◆ Your goal
Transcribe exactly, and only, the lines that run from the one containing "LIGHT3 pin OUT: D1 -> D10" through the end of the records.

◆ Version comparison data
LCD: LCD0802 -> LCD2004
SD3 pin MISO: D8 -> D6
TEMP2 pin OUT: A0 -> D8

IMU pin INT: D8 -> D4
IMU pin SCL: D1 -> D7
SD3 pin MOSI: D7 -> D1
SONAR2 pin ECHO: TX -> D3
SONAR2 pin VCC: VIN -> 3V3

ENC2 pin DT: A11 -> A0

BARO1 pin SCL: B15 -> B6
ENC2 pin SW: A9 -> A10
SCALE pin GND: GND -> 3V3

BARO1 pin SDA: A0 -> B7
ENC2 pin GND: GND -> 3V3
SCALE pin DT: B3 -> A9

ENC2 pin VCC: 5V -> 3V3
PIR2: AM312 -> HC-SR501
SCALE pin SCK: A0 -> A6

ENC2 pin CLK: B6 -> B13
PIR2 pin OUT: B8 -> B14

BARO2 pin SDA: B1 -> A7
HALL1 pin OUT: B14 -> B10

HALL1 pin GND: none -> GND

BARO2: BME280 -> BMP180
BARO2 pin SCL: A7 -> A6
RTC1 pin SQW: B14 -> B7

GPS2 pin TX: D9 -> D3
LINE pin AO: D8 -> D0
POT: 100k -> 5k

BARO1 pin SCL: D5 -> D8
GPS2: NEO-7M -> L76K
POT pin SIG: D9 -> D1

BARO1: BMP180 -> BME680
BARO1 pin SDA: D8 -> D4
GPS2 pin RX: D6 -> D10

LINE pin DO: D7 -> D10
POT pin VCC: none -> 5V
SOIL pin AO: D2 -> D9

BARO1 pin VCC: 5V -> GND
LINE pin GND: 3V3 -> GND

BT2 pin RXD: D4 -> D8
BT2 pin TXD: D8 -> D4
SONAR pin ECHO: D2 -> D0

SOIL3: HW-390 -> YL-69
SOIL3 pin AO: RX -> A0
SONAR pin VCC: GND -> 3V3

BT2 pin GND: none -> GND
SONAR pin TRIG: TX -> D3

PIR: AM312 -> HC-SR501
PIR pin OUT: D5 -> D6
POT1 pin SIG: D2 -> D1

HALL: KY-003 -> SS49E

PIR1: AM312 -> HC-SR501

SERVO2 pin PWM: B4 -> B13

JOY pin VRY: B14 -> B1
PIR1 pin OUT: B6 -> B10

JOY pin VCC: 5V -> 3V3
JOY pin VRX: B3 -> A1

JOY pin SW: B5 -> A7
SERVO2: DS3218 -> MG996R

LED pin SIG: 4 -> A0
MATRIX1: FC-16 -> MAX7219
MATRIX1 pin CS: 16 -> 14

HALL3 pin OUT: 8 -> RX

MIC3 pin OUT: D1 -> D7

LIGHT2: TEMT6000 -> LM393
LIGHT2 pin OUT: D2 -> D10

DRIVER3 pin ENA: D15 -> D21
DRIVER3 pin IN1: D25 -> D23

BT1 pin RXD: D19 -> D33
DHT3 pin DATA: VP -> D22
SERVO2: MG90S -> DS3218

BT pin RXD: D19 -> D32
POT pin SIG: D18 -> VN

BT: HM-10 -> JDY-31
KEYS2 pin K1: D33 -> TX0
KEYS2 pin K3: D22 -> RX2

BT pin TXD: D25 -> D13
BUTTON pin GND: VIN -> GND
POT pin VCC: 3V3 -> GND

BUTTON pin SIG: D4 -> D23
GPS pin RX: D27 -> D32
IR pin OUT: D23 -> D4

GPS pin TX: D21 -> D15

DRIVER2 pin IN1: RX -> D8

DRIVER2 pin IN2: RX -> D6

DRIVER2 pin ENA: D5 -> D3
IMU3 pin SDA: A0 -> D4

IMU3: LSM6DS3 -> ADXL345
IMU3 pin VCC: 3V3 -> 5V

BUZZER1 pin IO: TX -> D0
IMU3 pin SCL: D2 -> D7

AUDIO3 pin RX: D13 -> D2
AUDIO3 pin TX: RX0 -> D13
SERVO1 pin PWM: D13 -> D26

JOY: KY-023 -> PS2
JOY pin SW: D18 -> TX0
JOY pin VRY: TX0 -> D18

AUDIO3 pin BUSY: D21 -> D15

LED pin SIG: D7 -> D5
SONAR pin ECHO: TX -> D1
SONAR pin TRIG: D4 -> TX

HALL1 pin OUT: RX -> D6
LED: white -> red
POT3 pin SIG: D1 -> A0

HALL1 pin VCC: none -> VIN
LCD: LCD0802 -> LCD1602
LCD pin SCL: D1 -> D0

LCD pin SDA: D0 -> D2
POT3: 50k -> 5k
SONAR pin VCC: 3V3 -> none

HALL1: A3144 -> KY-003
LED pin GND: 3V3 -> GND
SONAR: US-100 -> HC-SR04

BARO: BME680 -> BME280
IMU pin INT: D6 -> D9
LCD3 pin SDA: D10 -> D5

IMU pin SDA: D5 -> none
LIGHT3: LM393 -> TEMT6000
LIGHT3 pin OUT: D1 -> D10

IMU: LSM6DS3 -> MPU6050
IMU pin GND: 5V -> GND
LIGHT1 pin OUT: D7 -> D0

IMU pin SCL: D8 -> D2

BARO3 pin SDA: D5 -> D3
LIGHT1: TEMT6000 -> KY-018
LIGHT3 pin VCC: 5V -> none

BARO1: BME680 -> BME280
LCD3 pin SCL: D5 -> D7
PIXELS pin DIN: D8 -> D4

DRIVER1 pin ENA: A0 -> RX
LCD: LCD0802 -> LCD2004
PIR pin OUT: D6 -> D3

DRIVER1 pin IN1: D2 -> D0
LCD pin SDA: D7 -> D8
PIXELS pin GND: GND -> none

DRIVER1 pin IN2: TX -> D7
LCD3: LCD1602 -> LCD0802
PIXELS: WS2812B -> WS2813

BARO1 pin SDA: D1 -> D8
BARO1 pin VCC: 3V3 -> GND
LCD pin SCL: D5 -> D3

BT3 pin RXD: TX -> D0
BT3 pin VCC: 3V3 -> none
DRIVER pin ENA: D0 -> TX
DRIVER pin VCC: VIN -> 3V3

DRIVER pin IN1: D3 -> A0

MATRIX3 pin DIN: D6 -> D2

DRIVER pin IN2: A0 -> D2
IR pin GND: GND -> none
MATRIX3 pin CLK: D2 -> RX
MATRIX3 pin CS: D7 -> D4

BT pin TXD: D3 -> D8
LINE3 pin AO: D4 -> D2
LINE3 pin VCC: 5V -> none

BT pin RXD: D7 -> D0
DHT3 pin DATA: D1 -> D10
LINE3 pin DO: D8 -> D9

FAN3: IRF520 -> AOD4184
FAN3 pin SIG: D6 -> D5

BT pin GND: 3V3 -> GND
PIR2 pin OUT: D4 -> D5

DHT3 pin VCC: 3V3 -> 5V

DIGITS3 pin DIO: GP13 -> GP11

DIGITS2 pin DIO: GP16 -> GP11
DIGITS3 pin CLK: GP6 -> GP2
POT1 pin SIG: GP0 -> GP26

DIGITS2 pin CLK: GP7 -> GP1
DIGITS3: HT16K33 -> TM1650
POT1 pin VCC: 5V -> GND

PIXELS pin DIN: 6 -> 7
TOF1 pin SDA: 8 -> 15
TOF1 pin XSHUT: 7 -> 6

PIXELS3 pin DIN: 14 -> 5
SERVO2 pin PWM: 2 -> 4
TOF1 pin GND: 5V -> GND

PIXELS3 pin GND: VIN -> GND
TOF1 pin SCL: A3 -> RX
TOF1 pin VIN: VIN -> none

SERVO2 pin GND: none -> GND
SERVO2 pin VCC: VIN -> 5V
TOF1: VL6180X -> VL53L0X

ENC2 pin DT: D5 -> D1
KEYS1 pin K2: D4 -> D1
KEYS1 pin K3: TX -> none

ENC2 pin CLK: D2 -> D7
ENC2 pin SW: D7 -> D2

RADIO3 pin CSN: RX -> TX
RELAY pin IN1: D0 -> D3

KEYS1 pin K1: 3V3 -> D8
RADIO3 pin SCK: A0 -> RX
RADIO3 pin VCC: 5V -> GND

◆ Solution for this task
LIGHT3 pin OUT: D1 -> D10

IMU: LSM6DS3 -> MPU6050
IMU pin GND: 5V -> GND
LIGHT1 pin OUT: D7 -> D0

IMU pin SCL: D8 -> D2

BARO3 pin SDA: D5 -> D3
LIGHT1: TEMT6000 -> KY-018
LIGHT3 pin VCC: 5V -> none

BARO1: BME680 -> BME280
LCD3 pin SCL: D5 -> D7
PIXELS pin DIN: D8 -> D4

DRIVER1 pin ENA: A0 -> RX
LCD: LCD0802 -> LCD2004
PIR pin OUT: D6 -> D3

DRIVER1 pin IN1: D2 -> D0
LCD pin SDA: D7 -> D8
PIXELS pin GND: GND -> none

DRIVER1 pin IN2: TX -> D7
LCD3: LCD1602 -> LCD0802
PIXELS: WS2812B -> WS2813

BARO1 pin SDA: D1 -> D8
BARO1 pin VCC: 3V3 -> GND
LCD pin SCL: D5 -> D3

BT3 pin RXD: TX -> D0
BT3 pin VCC: 3V3 -> none
DRIVER pin ENA: D0 -> TX
DRIVER pin VCC: VIN -> 3V3

DRIVER pin IN1: D3 -> A0

MATRIX3 pin DIN: D6 -> D2

DRIVER pin IN2: A0 -> D2
IR pin GND: GND -> none
MATRIX3 pin CLK: D2 -> RX
MATRIX3 pin CS: D7 -> D4

BT pin TXD: D3 -> D8
LINE3 pin AO: D4 -> D2
LINE3 pin VCC: 5V -> none

BT pin RXD: D7 -> D0
DHT3 pin DATA: D1 -> D10
LINE3 pin DO: D8 -> D9

FAN3: IRF520 -> AOD4184
FAN3 pin SIG: D6 -> D5

BT pin GND: 3V3 -> GND
PIR2 pin OUT: D4 -> D5

DHT3 pin VCC: 3V3 -> 5V

DIGITS3 pin DIO: GP13 -> GP11

DIGITS2 pin DIO: GP16 -> GP11
DIGITS3 pin CLK: GP6 -> GP2
POT1 pin SIG: GP0 -> GP26

DIGITS2 pin CLK: GP7 -> GP1
DIGITS3: HT16K33 -> TM1650
POT1 pin VCC: 5V -> GND

PIXELS pin DIN: 6 -> 7
TOF1 pin SDA: 8 -> 15
TOF1 pin XSHUT: 7 -> 6

PIXELS3 pin DIN: 14 -> 5
SERVO2 pin PWM: 2 -> 4
TOF1 pin GND: 5V -> GND

PIXELS3 pin GND: VIN -> GND
TOF1 pin SCL: A3 -> RX
TOF1 pin VIN: VIN -> none

SERVO2 pin GND: none -> GND
SERVO2 pin VCC: VIN -> 5V
TOF1: VL6180X -> VL53L0X

ENC2 pin DT: D5 -> D1
KEYS1 pin K2: D4 -> D1
KEYS1 pin K3: TX -> none

ENC2 pin CLK: D2 -> D7
ENC2 pin SW: D7 -> D2

RADIO3 pin CSN: RX -> TX
RELAY pin IN1: D0 -> D3

KEYS1 pin K1: 3V3 -> D8
RADIO3 pin SCK: A0 -> RX
RADIO3 pin VCC: 5V -> GND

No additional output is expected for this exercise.